Exercise: In the entries below, find the line containing "[(266,31),(245,58),(269,76),(289,49),(266,31)]" and the line containing "[(119,292),(105,277),(92,289),(105,305),(119,292)]". Copy those two lines and everything between them exactly, without the pictures.

....

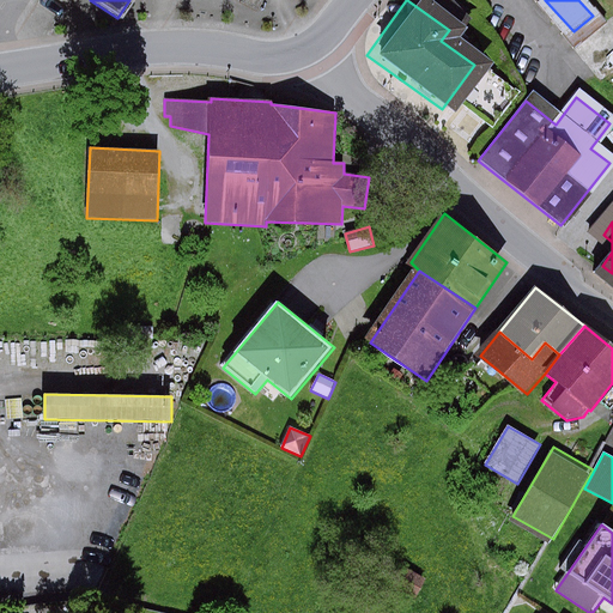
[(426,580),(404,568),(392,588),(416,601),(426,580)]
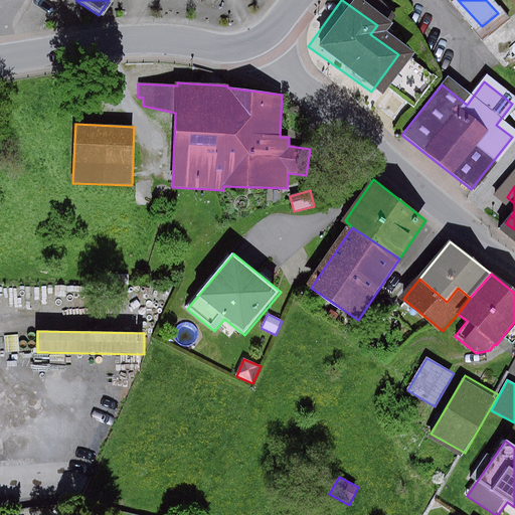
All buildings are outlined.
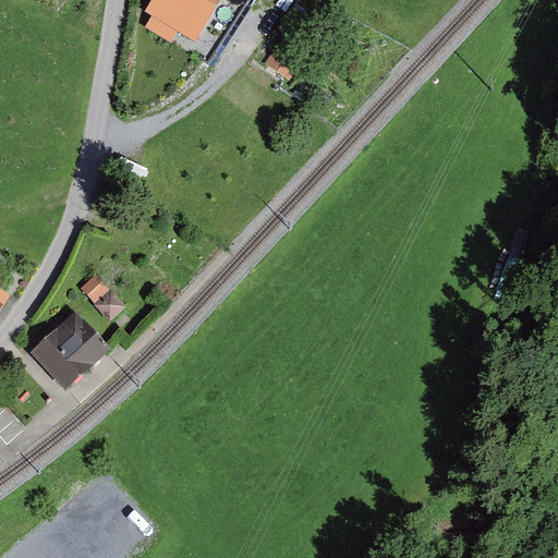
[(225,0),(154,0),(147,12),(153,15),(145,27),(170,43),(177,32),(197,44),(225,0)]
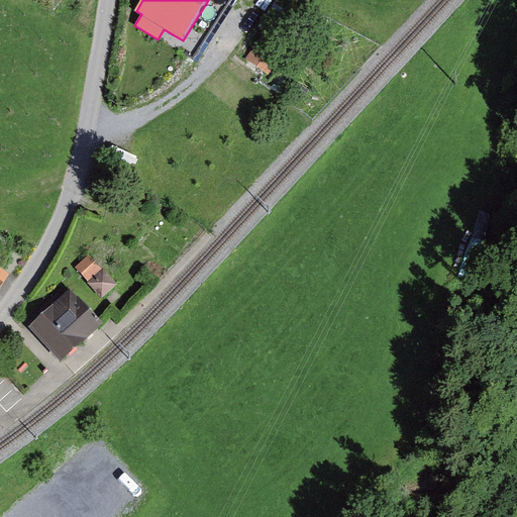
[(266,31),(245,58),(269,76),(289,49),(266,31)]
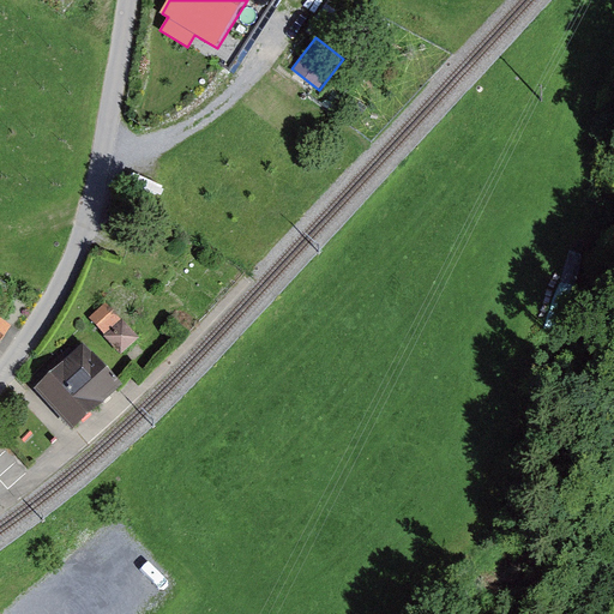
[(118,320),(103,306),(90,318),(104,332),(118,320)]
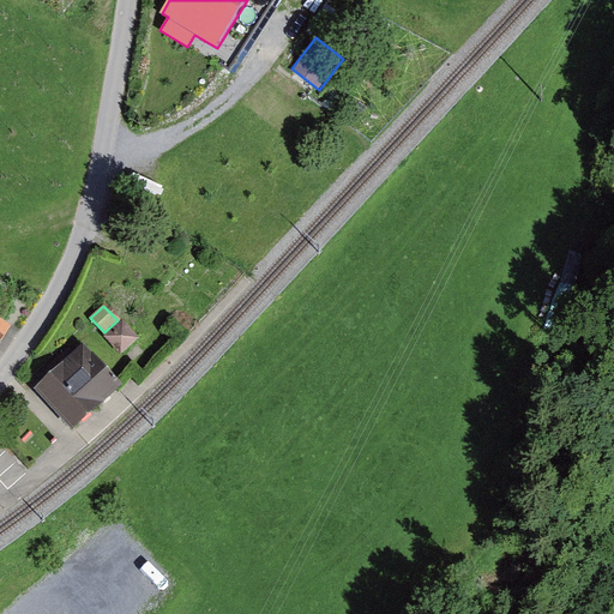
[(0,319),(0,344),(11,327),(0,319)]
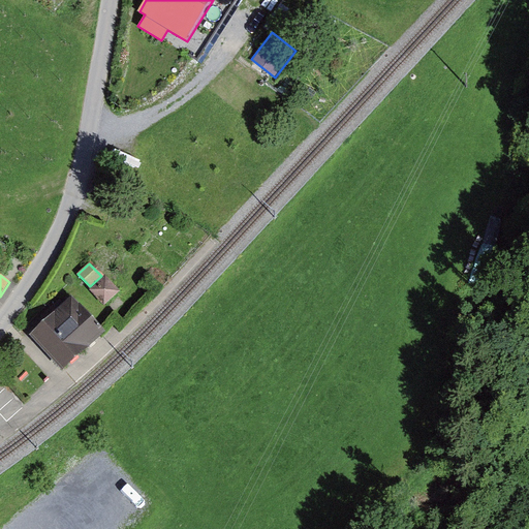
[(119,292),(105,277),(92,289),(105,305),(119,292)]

....

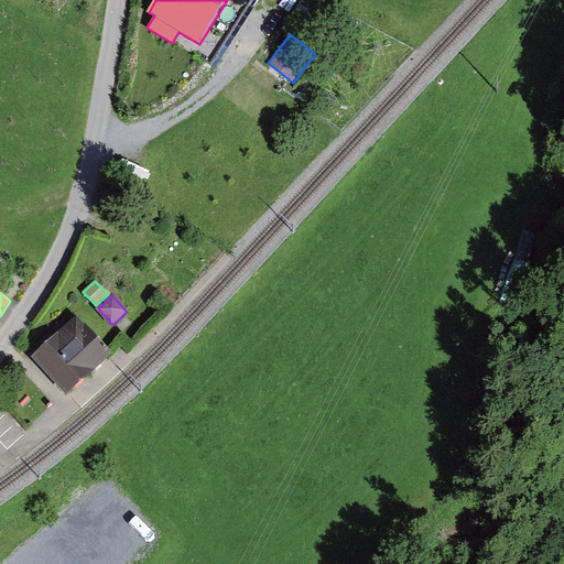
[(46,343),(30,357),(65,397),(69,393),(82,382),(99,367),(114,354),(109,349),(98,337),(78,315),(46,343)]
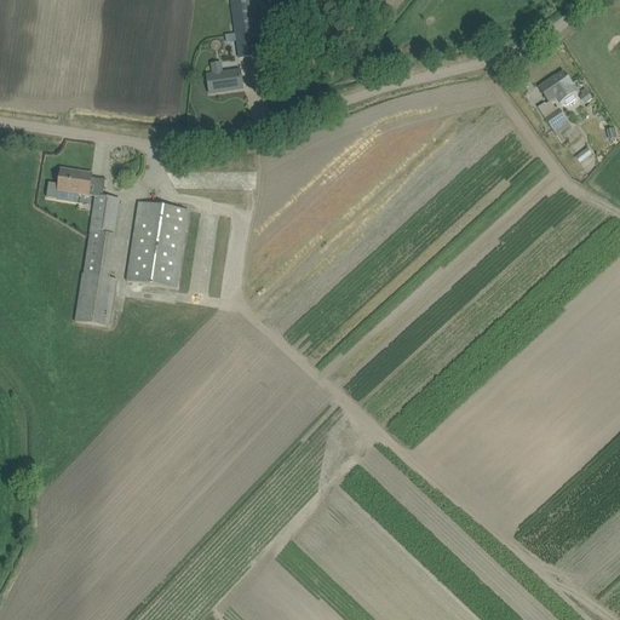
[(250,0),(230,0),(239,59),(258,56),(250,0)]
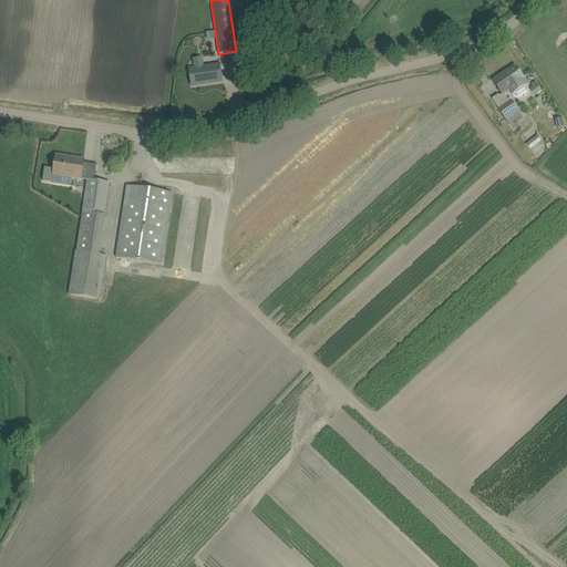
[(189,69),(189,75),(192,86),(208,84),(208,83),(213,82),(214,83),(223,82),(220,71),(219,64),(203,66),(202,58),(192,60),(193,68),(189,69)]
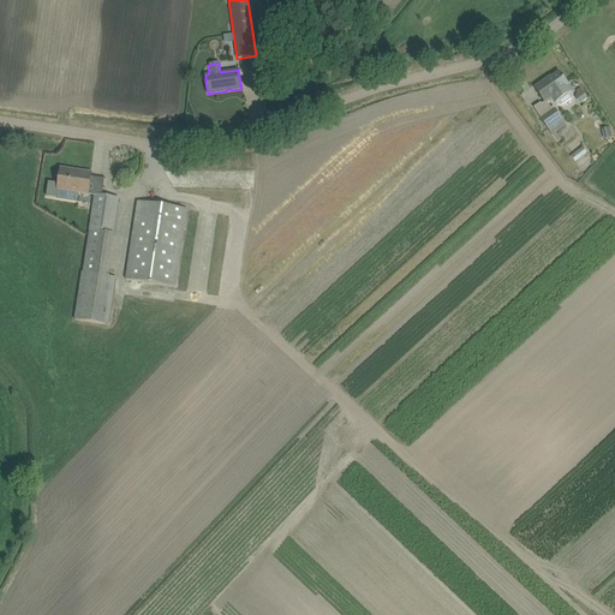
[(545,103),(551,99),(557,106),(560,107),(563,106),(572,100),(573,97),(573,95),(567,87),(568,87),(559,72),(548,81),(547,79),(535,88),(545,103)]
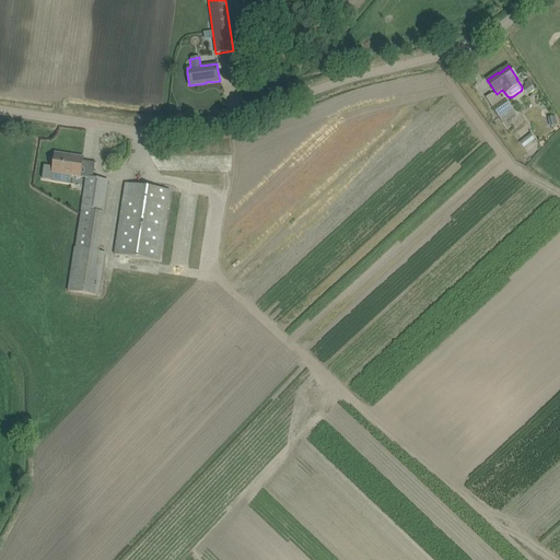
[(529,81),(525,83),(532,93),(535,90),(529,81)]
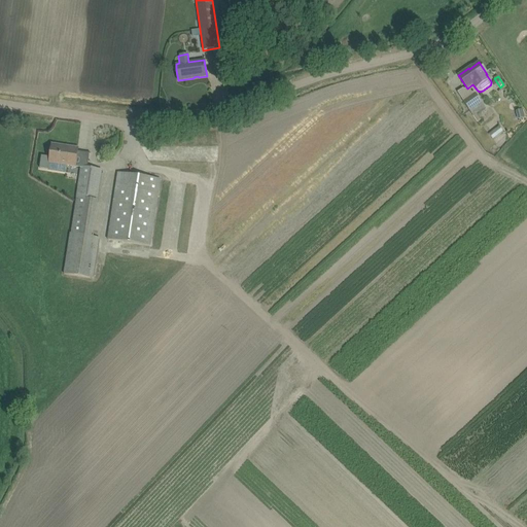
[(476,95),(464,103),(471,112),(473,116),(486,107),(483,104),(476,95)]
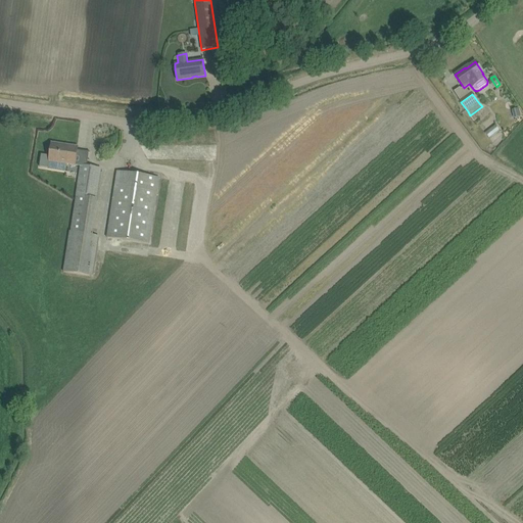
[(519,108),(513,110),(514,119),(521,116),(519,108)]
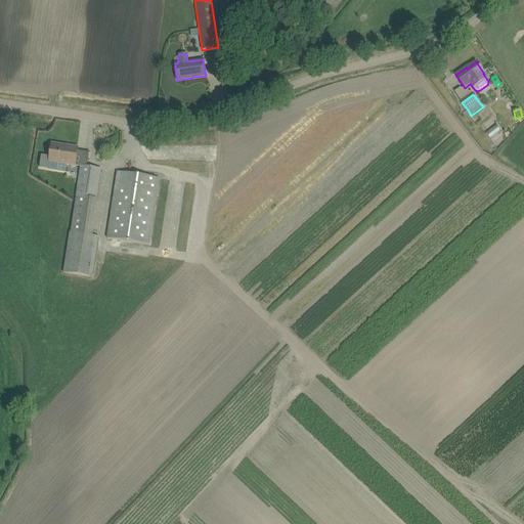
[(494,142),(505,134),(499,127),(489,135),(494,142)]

....

Written solution:
[(266,31),(245,58),(269,76),(289,49),(266,31)]
[(118,320),(103,306),(90,318),(104,332),(118,320)]
[(0,319),(0,344),(11,327),(0,319)]
[(119,292),(105,277),(92,289),(105,305),(119,292)]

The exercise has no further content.